→ Work instructions: Transcribe the closing lines of the listing exactly, starting at the one that contains "OLED1 pin SCL: D1 -> none" and including the last.
BEGIN
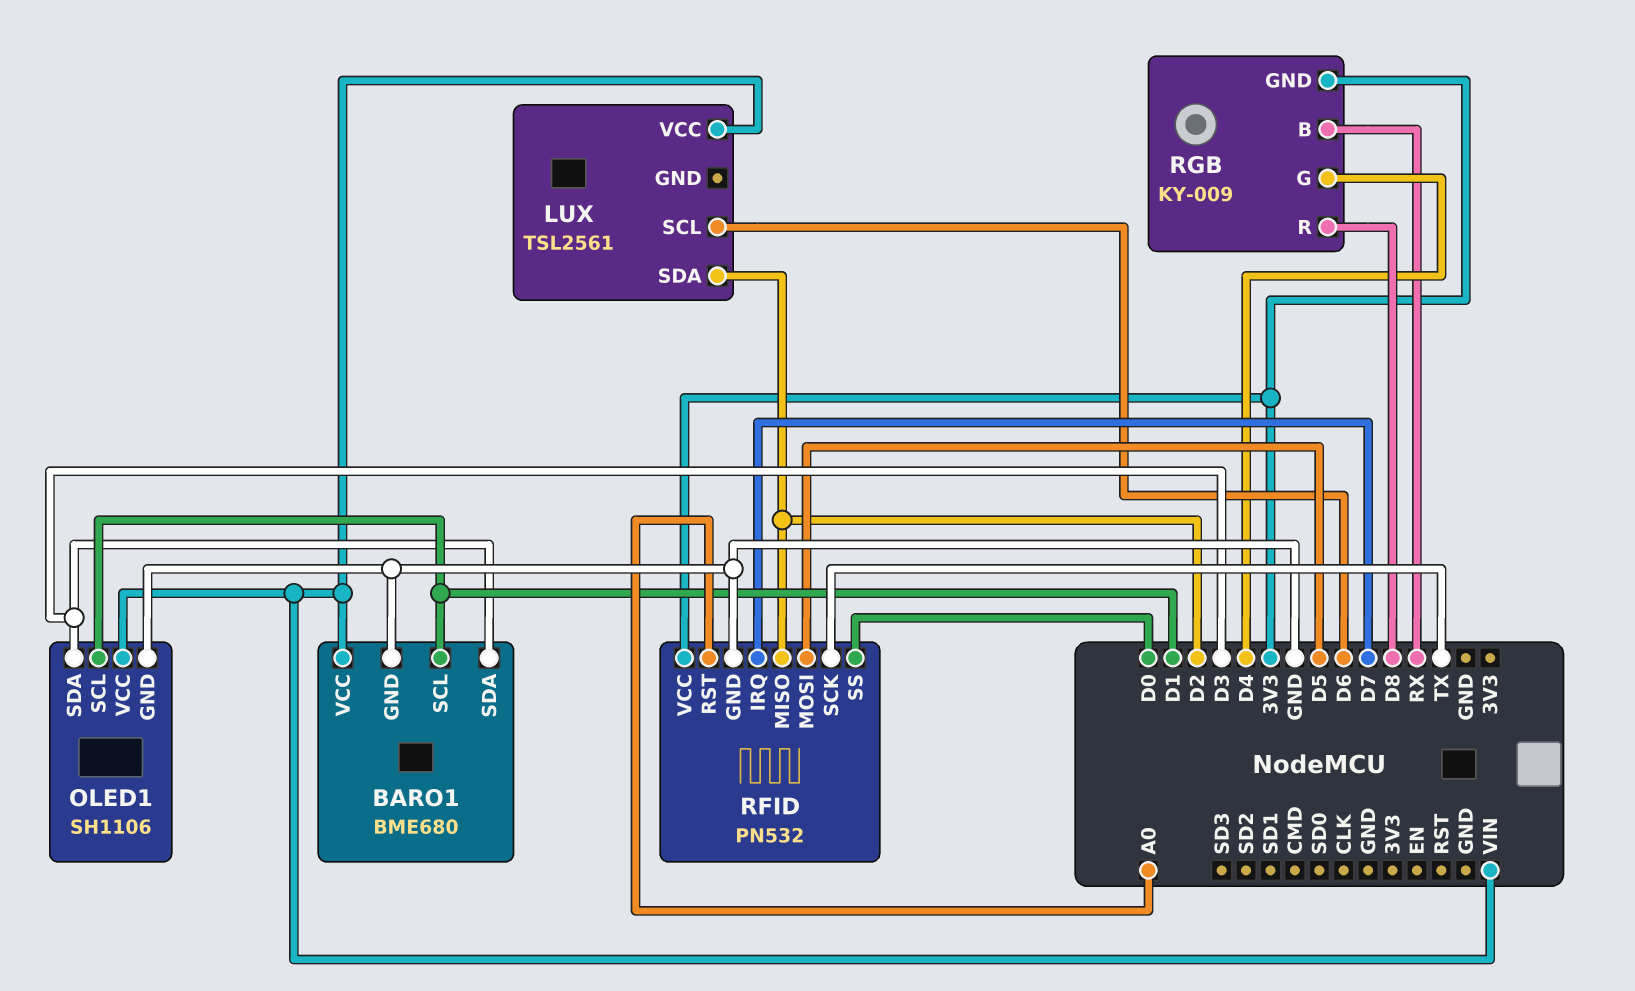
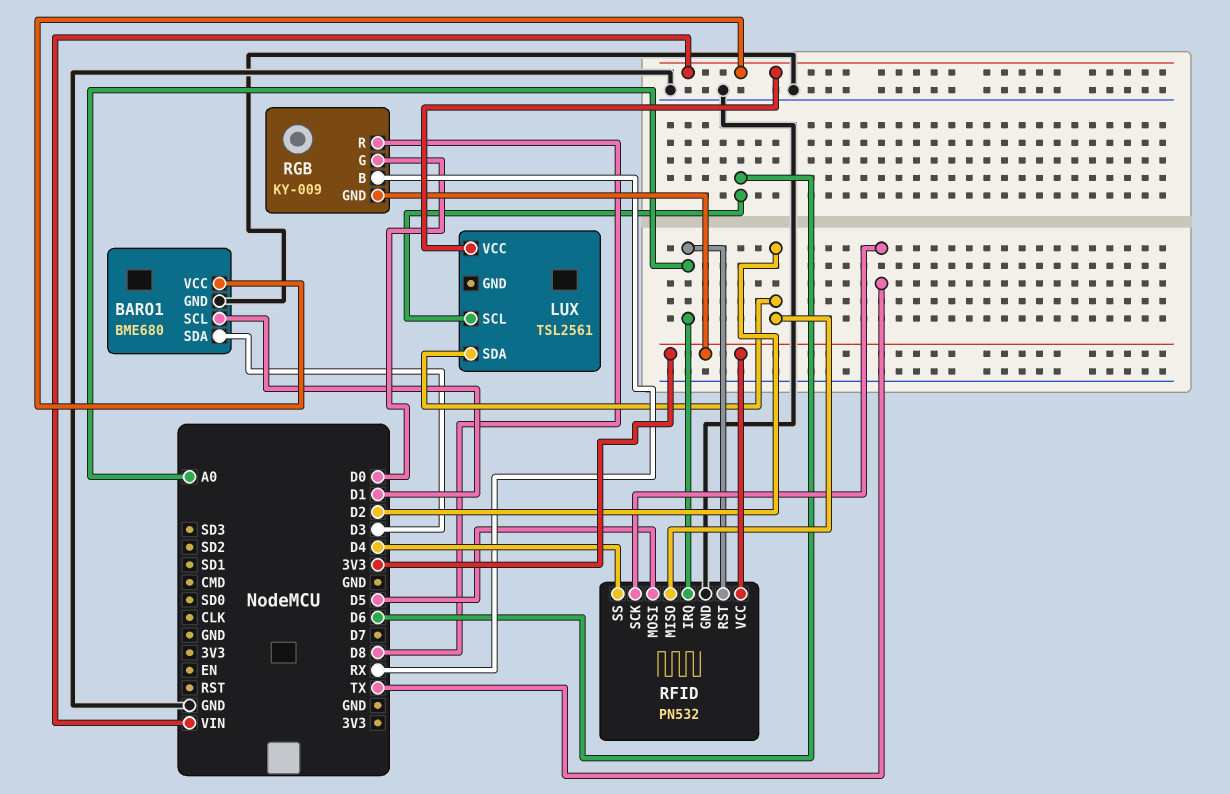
OLED1: SH1106 -> none
OLED1 pin GND: GND -> none
OLED1 pin SCL: D1 -> none
OLED1 pin SDA: D3 -> none
OLED1 pin VCC: VIN -> none
RFID pin IRQ: D7 -> A0
RFID pin SS: D0 -> D4
RGB pin G: D4 -> D0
END
→ Solved exercise:
OLED1 pin SCL: D1 -> none
OLED1 pin SDA: D3 -> none
OLED1 pin VCC: VIN -> none
RFID pin IRQ: D7 -> A0
RFID pin SS: D0 -> D4
RGB pin G: D4 -> D0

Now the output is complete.